● **PROBLEM STATEMENT**
In the listing below, find every line with the string "MISO" and pull it out.

● **GIVEN RECORDS**
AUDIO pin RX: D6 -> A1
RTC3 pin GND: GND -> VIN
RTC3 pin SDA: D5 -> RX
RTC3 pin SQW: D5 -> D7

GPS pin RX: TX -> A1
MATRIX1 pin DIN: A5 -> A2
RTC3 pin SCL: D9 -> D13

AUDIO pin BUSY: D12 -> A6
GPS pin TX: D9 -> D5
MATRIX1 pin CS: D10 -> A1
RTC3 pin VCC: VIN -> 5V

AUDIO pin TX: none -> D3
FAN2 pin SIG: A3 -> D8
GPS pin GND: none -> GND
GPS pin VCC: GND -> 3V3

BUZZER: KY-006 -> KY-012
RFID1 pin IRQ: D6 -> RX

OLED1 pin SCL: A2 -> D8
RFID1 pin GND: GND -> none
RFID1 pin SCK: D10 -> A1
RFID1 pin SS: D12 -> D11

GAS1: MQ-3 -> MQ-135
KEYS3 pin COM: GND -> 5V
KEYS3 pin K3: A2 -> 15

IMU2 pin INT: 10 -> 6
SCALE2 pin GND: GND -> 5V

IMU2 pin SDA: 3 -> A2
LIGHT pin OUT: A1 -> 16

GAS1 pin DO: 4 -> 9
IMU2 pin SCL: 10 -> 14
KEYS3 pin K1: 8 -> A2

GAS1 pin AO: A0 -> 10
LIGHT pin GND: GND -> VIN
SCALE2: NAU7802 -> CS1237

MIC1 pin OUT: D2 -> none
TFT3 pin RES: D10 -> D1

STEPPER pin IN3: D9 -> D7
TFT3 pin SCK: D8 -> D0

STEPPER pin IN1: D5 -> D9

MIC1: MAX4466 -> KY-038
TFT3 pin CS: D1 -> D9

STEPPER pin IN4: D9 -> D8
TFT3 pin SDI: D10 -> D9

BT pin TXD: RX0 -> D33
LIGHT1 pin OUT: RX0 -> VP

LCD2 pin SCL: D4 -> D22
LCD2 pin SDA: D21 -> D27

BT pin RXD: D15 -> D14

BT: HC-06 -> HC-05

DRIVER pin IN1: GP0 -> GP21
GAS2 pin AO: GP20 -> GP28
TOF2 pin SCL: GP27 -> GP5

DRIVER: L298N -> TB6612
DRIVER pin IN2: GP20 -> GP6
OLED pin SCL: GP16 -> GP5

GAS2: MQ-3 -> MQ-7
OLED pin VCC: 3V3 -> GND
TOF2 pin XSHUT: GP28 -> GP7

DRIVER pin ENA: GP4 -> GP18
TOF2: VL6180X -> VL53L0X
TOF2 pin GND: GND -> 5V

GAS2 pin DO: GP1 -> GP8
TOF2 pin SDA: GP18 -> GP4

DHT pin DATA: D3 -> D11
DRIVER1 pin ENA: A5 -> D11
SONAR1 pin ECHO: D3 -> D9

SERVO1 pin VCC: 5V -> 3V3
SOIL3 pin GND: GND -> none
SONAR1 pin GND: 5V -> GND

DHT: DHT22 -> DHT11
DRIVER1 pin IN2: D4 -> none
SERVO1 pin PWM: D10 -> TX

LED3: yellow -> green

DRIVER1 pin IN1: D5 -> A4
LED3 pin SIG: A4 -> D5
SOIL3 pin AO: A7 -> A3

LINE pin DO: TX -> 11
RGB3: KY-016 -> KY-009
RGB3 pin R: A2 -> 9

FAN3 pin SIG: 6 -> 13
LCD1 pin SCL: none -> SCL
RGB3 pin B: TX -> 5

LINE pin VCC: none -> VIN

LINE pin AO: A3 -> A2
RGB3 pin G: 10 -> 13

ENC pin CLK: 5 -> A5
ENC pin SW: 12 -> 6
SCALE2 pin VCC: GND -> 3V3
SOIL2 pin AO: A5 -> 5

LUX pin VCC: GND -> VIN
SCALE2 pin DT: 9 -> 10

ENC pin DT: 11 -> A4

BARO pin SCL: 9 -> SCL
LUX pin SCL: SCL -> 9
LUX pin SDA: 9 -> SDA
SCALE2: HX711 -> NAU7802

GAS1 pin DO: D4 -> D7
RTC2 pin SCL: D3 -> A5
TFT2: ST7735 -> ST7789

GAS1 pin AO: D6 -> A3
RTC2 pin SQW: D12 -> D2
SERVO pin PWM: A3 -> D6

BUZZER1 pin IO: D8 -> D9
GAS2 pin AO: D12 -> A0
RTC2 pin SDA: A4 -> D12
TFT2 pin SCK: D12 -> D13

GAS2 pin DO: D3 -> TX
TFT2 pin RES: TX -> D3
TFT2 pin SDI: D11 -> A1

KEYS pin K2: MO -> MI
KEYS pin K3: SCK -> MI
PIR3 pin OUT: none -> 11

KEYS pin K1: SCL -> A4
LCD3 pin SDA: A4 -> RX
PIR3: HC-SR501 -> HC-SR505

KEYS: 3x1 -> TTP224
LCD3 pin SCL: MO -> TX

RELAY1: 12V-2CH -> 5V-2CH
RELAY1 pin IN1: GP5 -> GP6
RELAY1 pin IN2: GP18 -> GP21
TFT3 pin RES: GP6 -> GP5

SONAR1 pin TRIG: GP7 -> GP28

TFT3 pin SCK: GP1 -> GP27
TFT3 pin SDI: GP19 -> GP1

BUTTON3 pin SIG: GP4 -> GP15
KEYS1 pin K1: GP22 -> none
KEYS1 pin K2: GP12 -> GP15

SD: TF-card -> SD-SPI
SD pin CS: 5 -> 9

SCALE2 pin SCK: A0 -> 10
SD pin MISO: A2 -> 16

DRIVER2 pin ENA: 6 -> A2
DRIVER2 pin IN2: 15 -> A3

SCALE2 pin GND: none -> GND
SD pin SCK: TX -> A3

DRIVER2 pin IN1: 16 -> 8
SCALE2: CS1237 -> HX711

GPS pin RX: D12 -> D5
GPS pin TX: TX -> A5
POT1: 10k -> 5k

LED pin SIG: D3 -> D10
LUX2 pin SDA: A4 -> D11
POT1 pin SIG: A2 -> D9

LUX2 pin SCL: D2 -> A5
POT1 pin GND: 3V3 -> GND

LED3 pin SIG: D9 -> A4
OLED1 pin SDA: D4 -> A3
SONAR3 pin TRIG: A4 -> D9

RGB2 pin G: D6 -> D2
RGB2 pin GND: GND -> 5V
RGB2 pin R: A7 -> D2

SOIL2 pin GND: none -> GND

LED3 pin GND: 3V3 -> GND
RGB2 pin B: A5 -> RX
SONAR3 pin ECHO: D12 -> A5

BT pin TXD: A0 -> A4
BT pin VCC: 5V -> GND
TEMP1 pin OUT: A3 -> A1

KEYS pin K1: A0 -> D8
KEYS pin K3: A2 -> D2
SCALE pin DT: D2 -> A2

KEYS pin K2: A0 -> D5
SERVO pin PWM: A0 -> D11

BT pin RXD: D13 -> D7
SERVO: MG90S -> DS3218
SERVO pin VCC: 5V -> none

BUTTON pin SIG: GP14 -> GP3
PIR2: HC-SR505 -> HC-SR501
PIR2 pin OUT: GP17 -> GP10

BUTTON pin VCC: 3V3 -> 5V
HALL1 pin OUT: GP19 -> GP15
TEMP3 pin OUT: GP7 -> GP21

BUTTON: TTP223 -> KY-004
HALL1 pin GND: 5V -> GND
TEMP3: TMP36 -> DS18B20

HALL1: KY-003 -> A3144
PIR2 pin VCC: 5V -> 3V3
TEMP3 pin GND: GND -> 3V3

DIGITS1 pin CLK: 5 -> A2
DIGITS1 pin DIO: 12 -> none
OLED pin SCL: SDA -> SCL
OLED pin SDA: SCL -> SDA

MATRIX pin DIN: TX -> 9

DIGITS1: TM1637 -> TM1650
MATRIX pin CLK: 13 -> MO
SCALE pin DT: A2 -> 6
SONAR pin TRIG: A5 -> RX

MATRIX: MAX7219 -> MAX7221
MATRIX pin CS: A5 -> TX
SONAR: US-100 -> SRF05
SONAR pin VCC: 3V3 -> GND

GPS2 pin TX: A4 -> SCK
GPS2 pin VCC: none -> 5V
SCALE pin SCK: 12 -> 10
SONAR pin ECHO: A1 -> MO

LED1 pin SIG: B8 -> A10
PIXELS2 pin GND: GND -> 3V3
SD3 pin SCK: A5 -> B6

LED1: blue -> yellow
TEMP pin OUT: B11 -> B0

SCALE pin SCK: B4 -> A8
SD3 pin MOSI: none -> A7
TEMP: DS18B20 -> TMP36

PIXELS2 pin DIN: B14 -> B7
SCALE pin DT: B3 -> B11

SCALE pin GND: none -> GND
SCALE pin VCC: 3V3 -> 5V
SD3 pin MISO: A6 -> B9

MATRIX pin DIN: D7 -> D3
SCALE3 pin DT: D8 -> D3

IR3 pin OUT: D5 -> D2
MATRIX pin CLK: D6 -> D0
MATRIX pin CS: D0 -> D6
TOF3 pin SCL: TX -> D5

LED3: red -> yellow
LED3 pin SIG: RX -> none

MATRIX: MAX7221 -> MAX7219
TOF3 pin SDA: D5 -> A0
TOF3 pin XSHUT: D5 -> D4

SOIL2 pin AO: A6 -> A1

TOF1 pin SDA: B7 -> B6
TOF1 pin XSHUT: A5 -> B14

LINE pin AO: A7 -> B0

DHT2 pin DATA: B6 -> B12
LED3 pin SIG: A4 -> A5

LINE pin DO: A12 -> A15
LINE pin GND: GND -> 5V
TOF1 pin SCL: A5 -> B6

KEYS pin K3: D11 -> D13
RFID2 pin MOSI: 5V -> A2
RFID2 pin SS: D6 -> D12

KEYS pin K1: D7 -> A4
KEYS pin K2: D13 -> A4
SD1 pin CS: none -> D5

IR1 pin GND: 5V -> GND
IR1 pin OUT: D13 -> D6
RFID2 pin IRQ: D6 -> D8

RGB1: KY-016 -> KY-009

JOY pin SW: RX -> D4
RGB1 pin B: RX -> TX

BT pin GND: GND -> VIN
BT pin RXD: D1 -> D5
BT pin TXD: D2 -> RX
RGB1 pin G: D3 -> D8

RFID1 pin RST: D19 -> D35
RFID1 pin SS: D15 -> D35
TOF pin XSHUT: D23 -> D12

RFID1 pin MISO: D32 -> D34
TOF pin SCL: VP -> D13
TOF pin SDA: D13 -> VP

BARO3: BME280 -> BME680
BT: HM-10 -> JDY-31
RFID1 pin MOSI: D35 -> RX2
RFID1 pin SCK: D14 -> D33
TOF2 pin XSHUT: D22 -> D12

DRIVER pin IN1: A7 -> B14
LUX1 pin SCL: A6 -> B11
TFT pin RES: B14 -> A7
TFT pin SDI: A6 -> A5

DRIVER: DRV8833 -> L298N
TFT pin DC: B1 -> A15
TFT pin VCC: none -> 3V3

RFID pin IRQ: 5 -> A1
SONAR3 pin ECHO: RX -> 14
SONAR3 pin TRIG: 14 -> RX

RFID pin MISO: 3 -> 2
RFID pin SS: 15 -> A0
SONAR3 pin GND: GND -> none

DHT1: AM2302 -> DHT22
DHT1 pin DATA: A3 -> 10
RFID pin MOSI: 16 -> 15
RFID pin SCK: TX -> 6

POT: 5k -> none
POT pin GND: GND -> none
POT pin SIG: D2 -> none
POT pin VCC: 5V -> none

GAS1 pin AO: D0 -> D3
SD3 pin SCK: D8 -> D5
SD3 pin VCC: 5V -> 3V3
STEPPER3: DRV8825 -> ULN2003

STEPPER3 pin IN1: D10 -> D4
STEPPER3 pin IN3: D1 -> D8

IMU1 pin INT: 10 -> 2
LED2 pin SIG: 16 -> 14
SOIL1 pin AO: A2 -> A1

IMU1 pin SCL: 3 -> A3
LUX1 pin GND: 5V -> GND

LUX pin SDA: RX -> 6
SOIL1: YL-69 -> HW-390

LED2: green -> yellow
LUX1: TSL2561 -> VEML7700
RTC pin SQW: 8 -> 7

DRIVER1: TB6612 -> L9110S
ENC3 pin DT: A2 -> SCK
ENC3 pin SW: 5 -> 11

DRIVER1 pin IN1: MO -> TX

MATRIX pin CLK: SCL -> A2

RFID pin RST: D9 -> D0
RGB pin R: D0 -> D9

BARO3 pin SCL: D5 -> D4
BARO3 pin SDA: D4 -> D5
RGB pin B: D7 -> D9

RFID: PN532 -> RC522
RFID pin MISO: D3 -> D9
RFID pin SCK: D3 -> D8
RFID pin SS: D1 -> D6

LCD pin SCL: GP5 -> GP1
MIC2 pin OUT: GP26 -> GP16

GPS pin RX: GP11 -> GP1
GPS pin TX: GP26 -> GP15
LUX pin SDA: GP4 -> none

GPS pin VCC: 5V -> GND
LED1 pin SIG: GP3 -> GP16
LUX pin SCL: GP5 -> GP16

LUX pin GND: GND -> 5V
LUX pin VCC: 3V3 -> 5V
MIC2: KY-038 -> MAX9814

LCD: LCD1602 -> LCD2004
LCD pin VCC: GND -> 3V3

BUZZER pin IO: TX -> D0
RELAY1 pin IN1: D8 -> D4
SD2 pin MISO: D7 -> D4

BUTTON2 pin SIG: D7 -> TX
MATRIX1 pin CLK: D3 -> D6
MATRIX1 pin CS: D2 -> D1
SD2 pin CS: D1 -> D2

● **ANSWER BELOW**
SD pin MISO: A2 -> 16
SD3 pin MISO: A6 -> B9
RFID1 pin MISO: D32 -> D34
RFID pin MISO: 3 -> 2
RFID pin MISO: D3 -> D9
SD2 pin MISO: D7 -> D4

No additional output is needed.